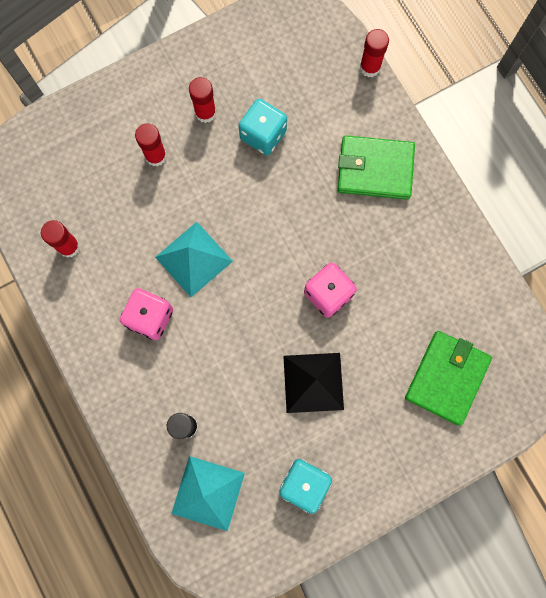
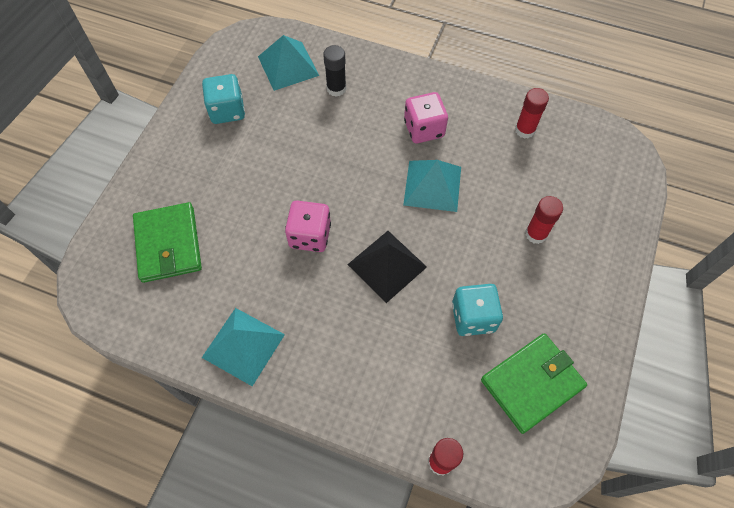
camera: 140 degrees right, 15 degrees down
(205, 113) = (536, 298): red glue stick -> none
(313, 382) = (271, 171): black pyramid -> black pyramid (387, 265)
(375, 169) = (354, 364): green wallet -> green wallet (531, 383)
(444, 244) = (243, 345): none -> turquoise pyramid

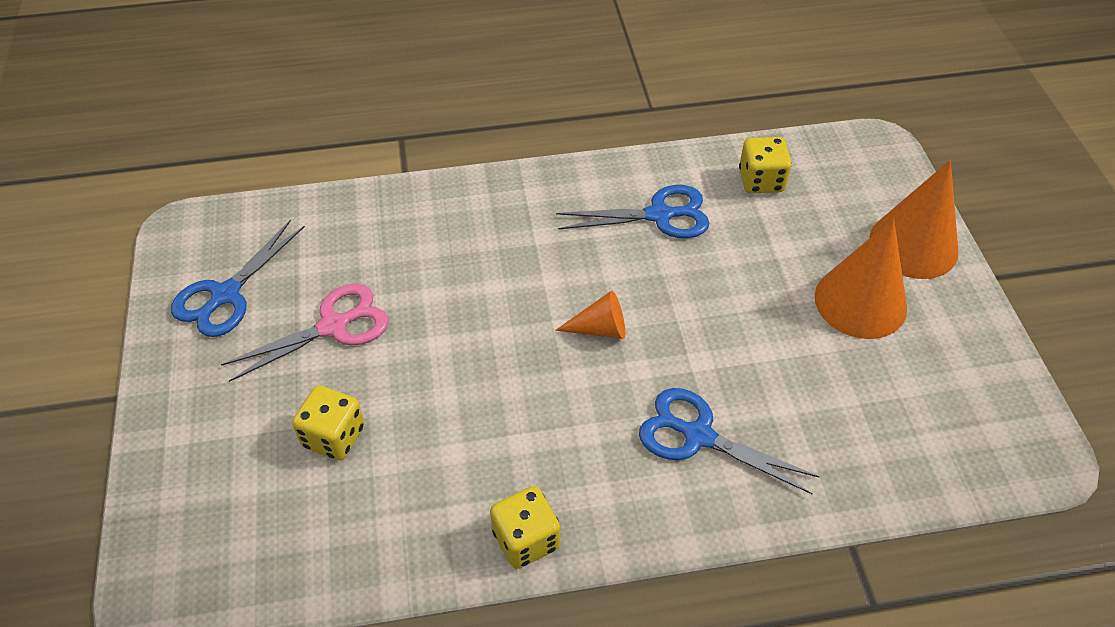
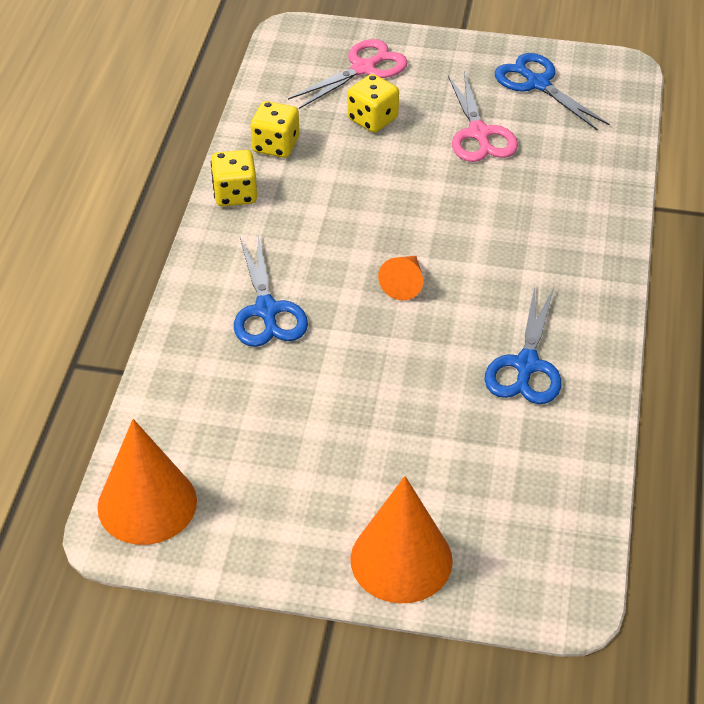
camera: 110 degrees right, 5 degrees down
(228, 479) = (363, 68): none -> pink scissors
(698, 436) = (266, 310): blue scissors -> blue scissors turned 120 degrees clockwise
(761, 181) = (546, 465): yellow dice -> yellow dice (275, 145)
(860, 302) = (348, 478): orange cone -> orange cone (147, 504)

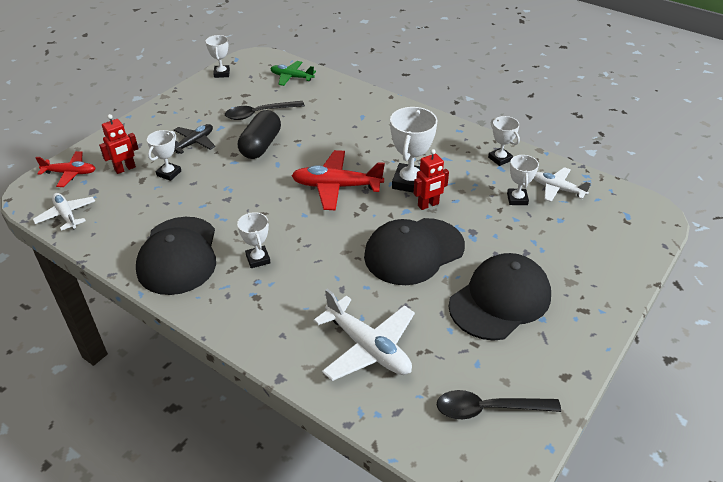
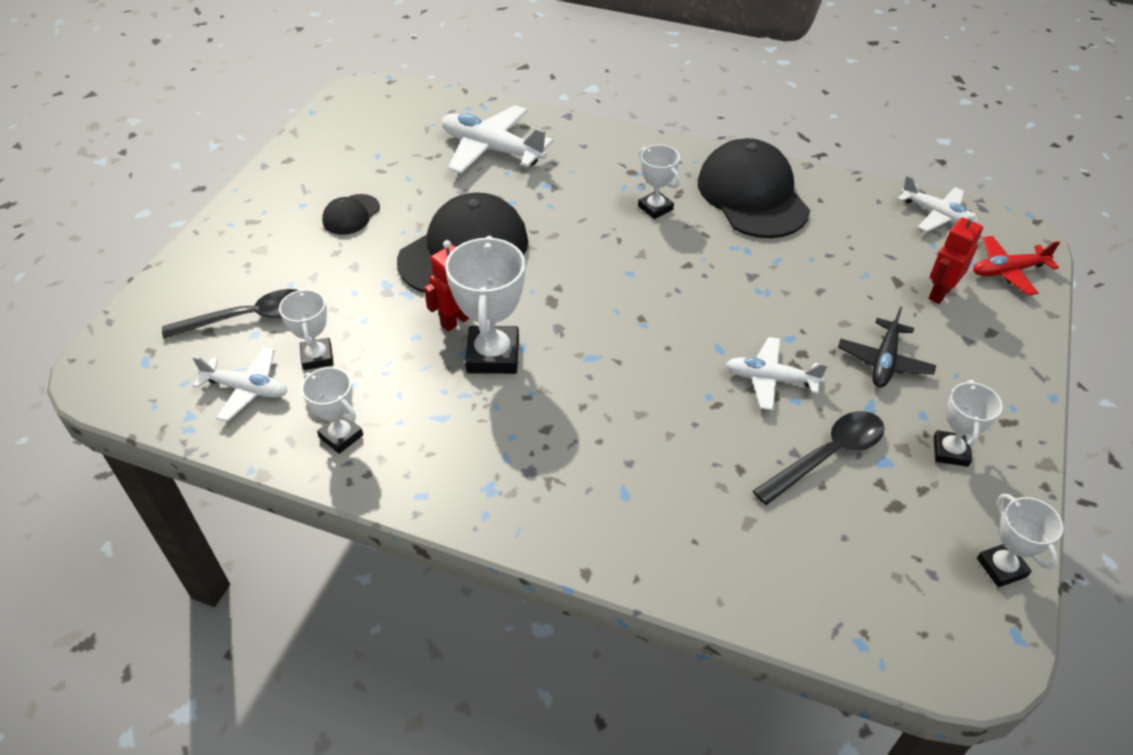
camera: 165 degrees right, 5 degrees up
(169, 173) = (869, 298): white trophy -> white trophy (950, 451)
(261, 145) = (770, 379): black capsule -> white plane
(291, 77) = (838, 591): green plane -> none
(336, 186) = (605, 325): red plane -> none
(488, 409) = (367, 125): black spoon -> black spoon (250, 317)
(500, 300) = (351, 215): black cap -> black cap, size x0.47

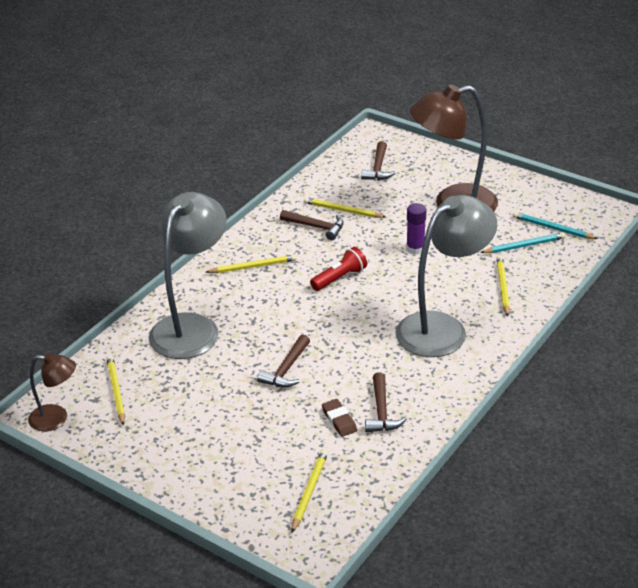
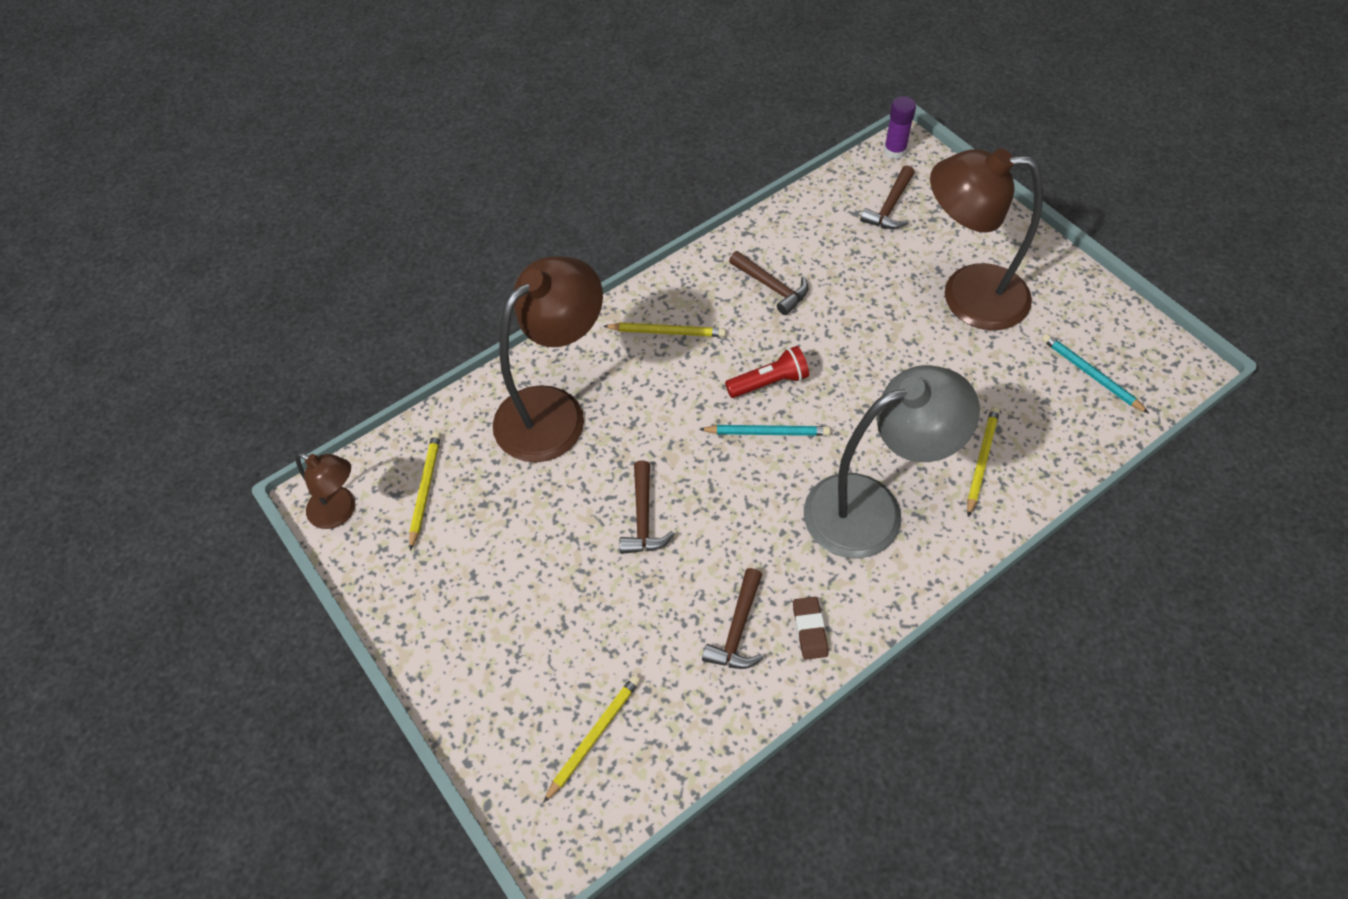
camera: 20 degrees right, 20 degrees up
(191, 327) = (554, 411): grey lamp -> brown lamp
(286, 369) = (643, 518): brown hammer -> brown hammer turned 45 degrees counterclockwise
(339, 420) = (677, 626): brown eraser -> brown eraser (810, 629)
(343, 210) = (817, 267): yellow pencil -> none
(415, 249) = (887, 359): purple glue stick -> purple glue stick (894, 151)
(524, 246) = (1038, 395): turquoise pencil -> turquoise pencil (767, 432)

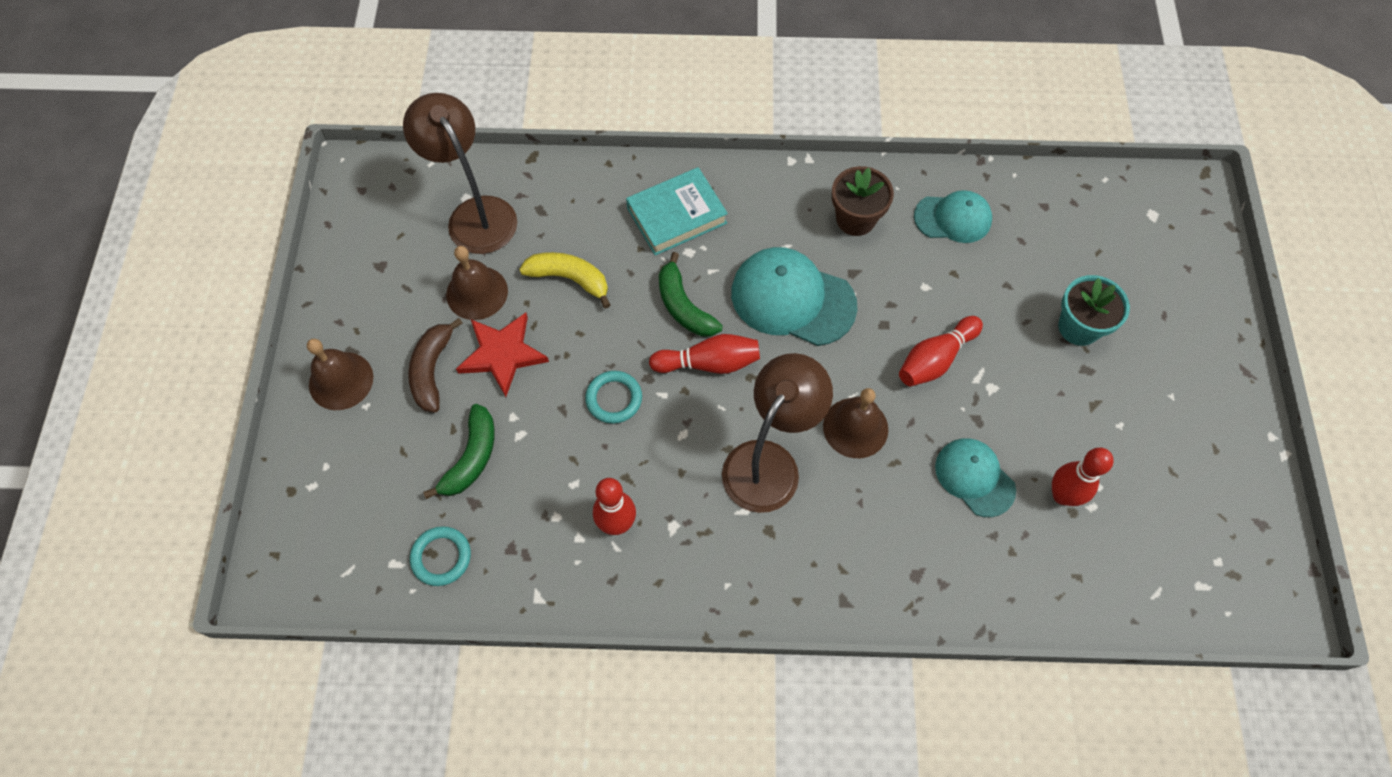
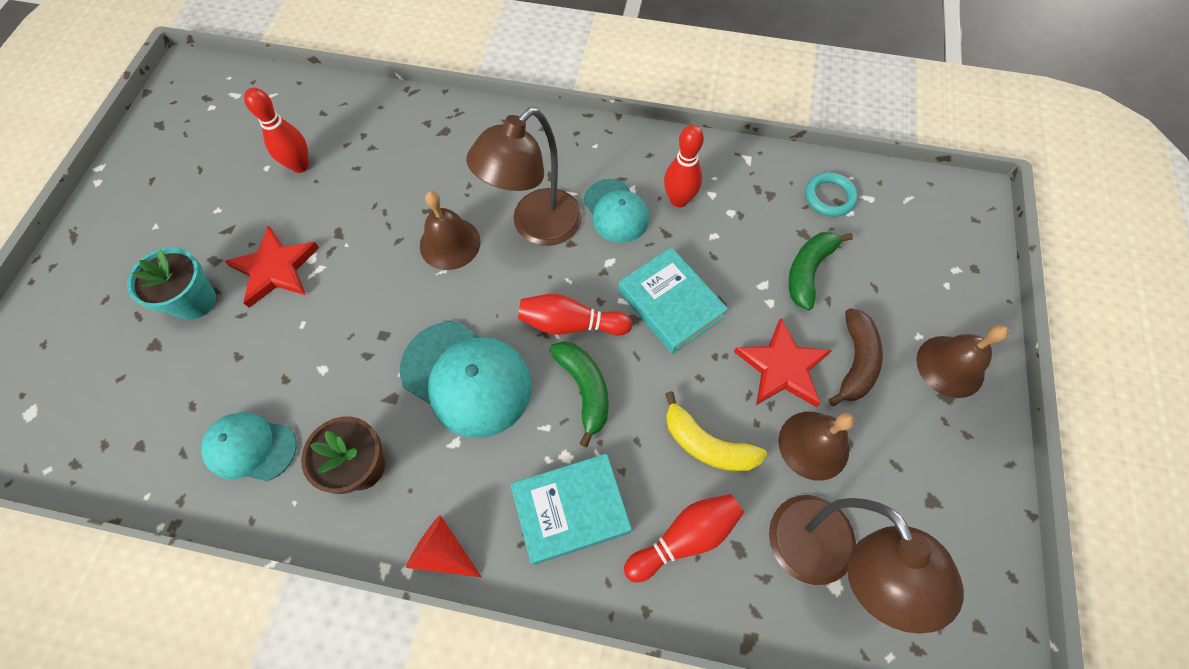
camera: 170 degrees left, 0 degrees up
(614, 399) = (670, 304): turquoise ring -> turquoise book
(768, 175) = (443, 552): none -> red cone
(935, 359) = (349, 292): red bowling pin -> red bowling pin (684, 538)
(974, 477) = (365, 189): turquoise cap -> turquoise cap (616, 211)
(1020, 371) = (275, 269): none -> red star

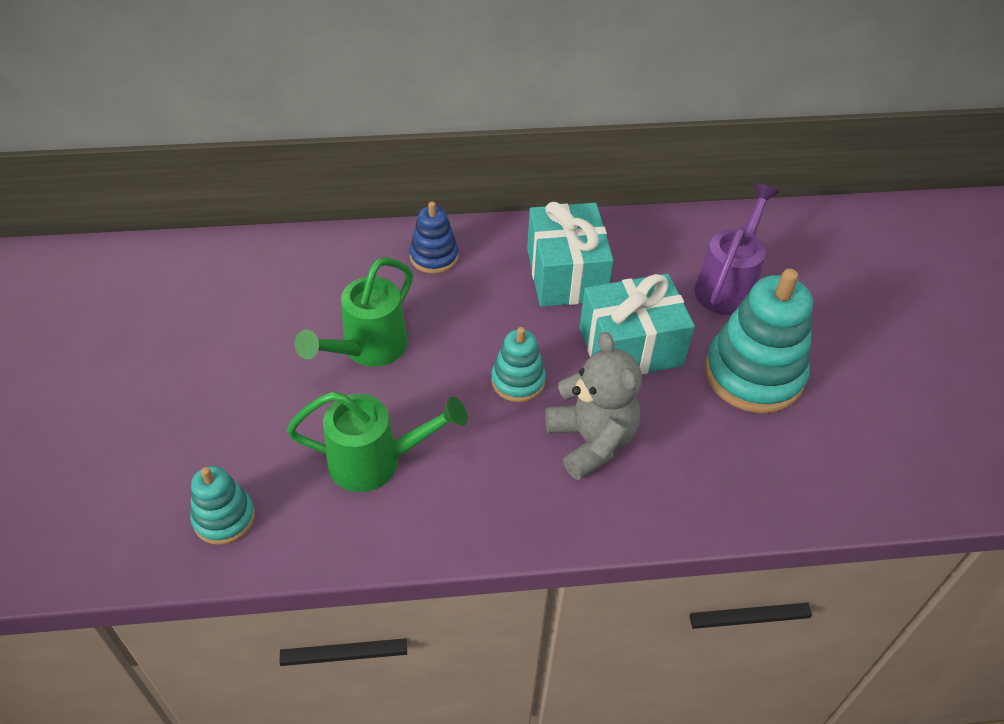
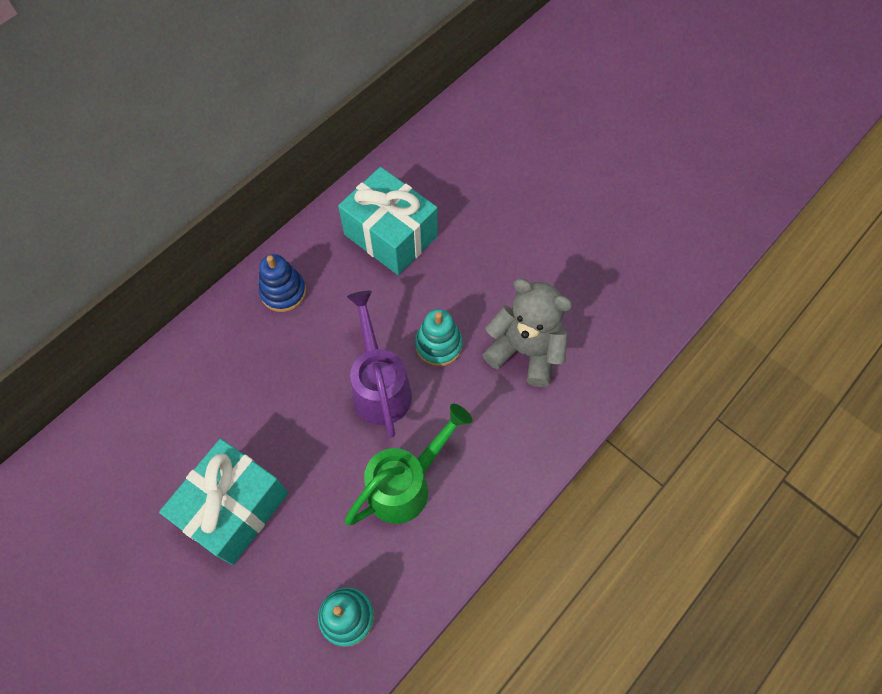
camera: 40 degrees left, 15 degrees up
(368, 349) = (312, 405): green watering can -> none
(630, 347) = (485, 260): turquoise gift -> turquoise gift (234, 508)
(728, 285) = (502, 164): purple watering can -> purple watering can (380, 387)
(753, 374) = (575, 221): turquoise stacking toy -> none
# # # # #
Wherever the string "stick" appears in a line of the records, copy that line.

*Solution for this exercise*.
(205, 113) = (536, 298): red glue stick -> none
(415, 249) = (887, 359): purple glue stick -> purple glue stick (894, 151)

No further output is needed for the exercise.